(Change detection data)
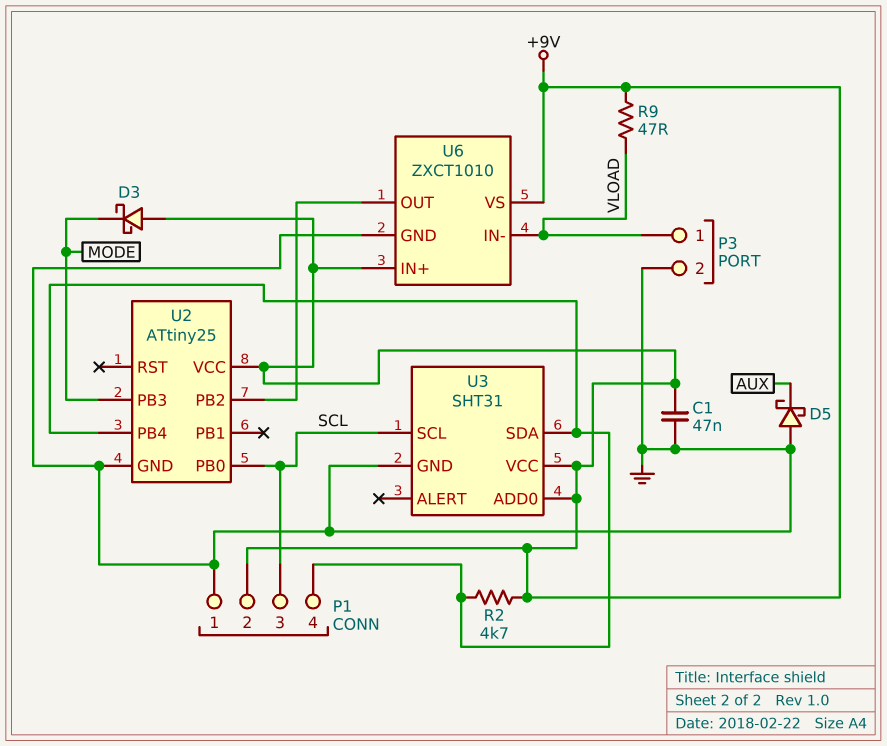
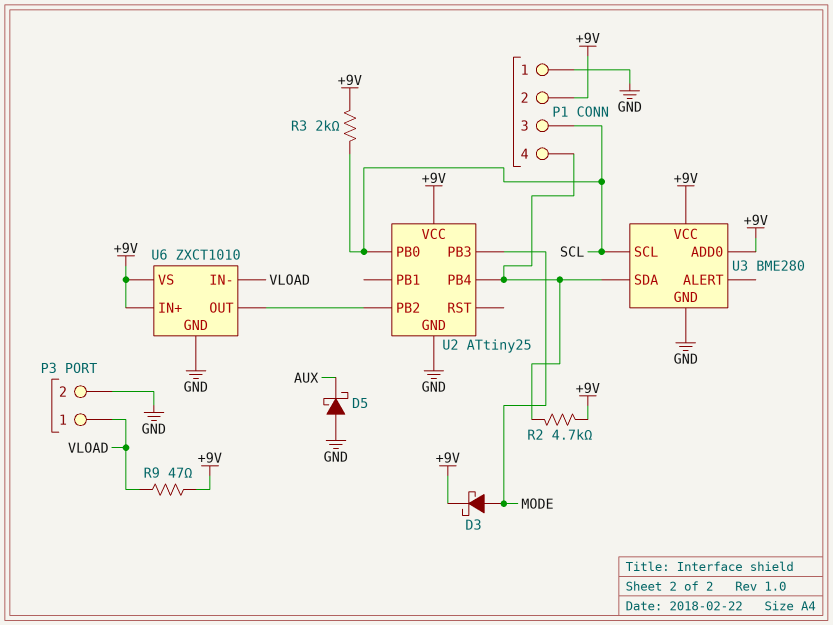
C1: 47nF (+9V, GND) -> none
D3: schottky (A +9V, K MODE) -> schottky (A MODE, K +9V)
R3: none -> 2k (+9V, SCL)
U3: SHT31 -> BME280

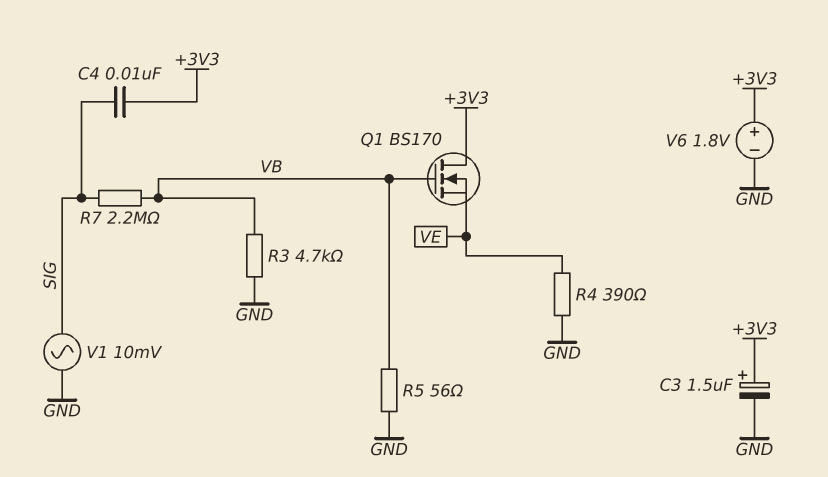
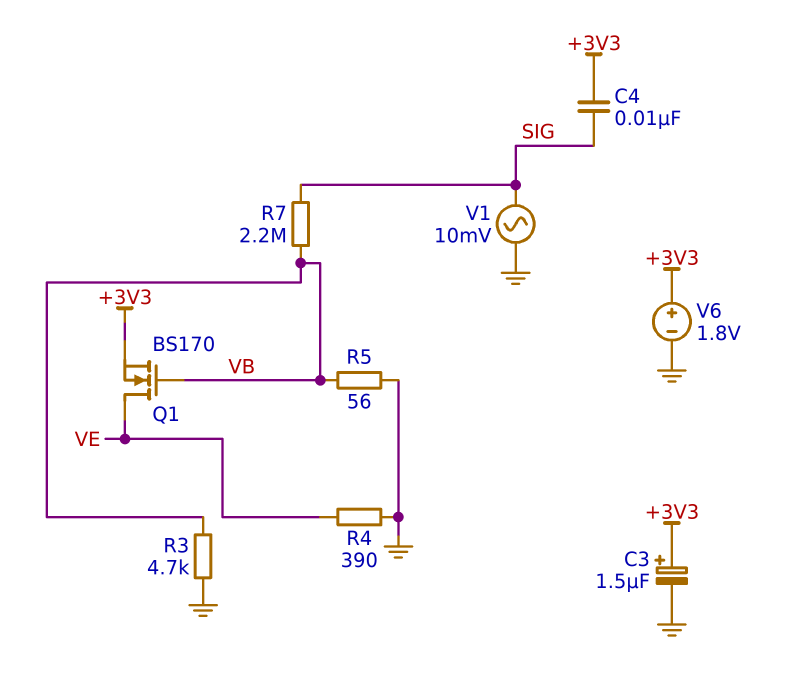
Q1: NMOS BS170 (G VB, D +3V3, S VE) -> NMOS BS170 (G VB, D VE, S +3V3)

* Exercise aim
Write every line of the data out again exactly, leaving out all images.

* Problem solution
C1: 47nF (+9V, GND) -> none
D3: schottky (A +9V, K MODE) -> schottky (A MODE, K +9V)
R3: none -> 2k (+9V, SCL)
U3: SHT31 -> BME280

Q1: NMOS BS170 (G VB, D +3V3, S VE) -> NMOS BS170 (G VB, D VE, S +3V3)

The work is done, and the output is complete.